Work task »
Pick out the lines in the listing below that contain the word "dispenser" and copy them.

Supplied data »

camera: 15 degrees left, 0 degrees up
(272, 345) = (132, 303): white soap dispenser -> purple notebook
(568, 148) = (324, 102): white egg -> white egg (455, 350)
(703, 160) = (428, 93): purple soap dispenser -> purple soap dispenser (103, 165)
...
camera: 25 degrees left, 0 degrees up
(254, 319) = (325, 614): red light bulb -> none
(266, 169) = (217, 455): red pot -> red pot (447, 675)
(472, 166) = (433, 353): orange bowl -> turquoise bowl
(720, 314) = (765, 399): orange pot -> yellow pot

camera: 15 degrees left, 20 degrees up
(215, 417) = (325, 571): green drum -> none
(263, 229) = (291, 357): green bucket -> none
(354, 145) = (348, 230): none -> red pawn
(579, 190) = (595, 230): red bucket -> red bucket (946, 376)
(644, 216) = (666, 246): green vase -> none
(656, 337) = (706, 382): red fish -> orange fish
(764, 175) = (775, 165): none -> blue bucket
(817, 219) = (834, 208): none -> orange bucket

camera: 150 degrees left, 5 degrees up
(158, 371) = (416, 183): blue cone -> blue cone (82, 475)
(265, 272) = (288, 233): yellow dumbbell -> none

Response »
(272, 345) = (132, 303): white soap dispenser -> purple notebook
(703, 160) = (428, 93): purple soap dispenser -> purple soap dispenser (103, 165)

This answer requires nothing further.